### Excerpted data
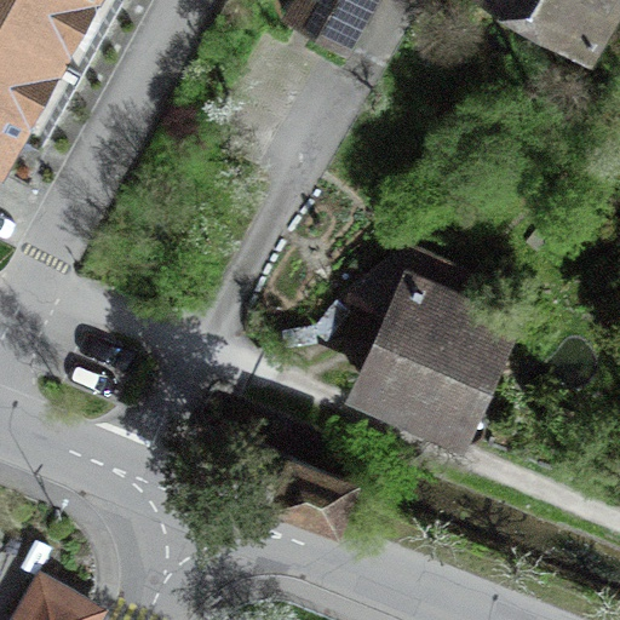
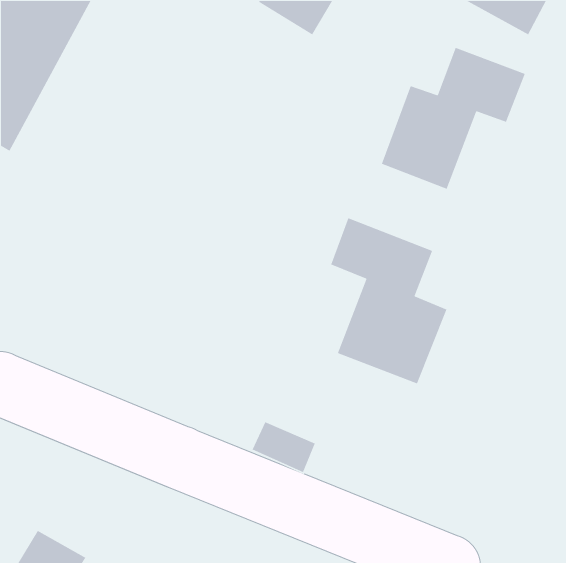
building: none -> [381,47,526,190]

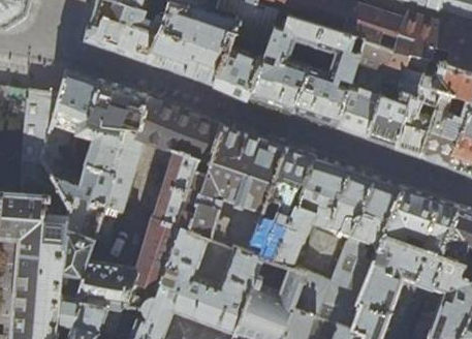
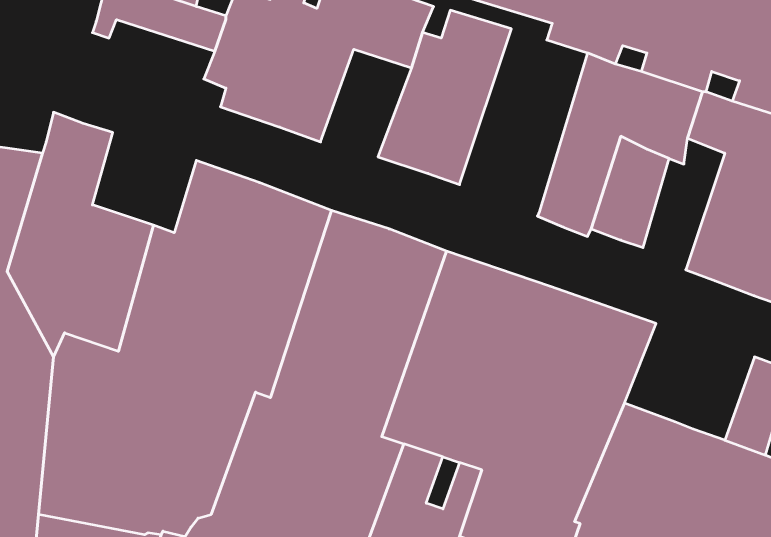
building: [84,21,162,69] -> none
building: [292,26,364,128] -> none
building: [215,37,265,100] -> none
building: [88,84,146,140] -> none
building: [395,87,440,160] -> none
building: [384,190,457,255] -> none

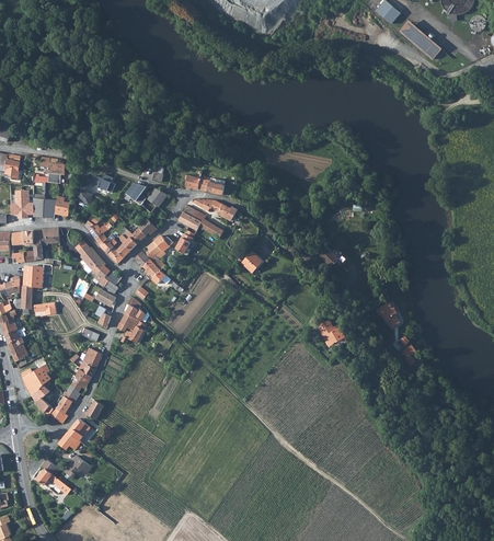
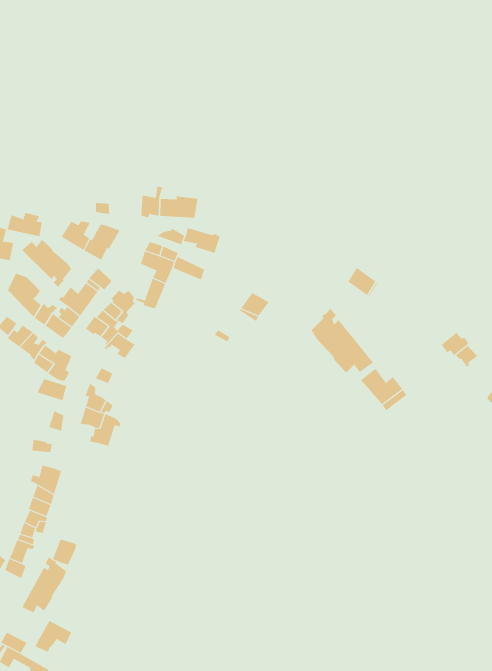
building: none -> [22,239,72,288]
building: none -> [311,308,374,374]

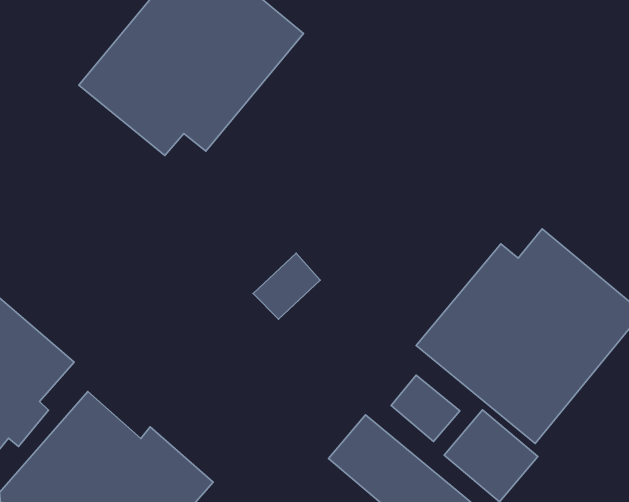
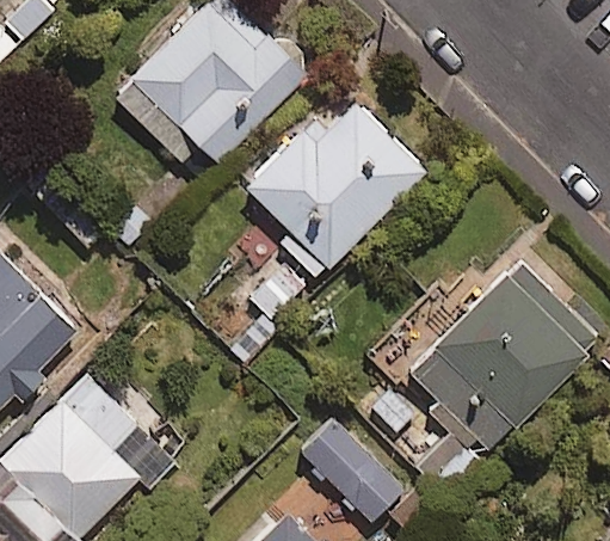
building: none -> [242,99,423,269]

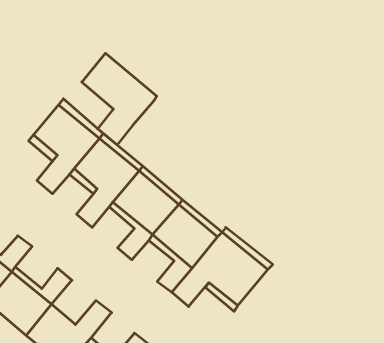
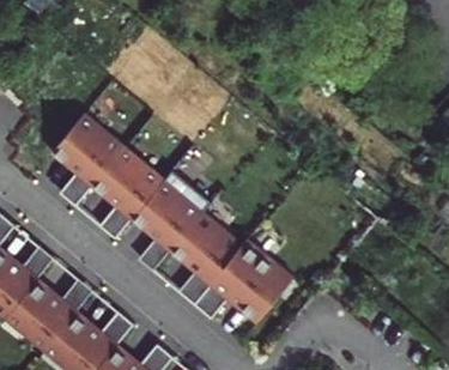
building: [82,53,157,145] -> none

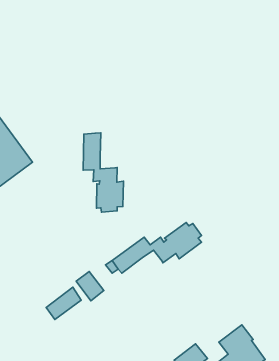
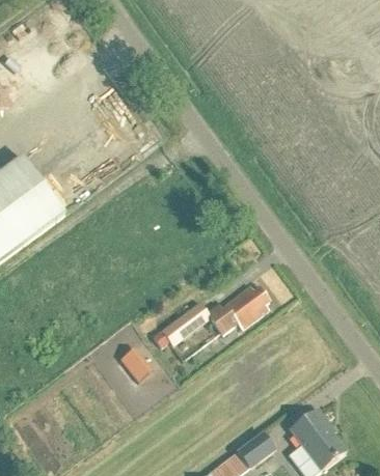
building: [83,133,123,212] -> none
building: [46,287,81,320] -> none

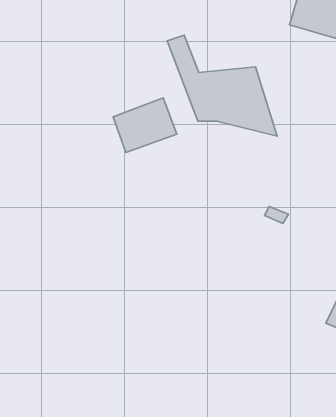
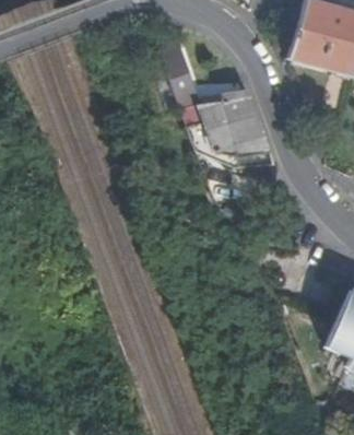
building: [113,98,177,152] -> none

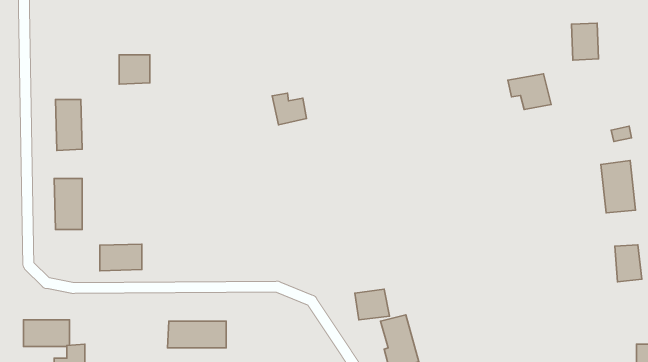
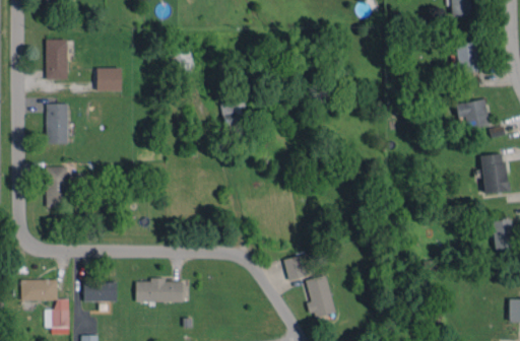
building: none -> [47,40,68,79]
building: [508,74,551,110] -> [456,99,491,128]
building: [100,244,142,271] -> [84,280,118,301]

### Your instructions
Transcribe word for word only the lines from the one with "building: [88,84,146,140] -> none" through the end of the listing; every picture is to be omitted.

### Output for this task
building: [88,84,146,140] -> none
building: [395,87,440,160] -> none
building: [384,190,457,255] -> none

building: none -> [22,239,72,288]
building: none -> [311,308,374,374]

building: none -> [242,99,423,269]

building: [82,53,157,145] -> none

building: [83,133,123,212] -> none
building: [46,287,81,320] -> none

building: [113,98,177,152] -> none

building: none -> [47,40,68,79]
building: [508,74,551,110] -> [456,99,491,128]
building: [100,244,142,271] -> [84,280,118,301]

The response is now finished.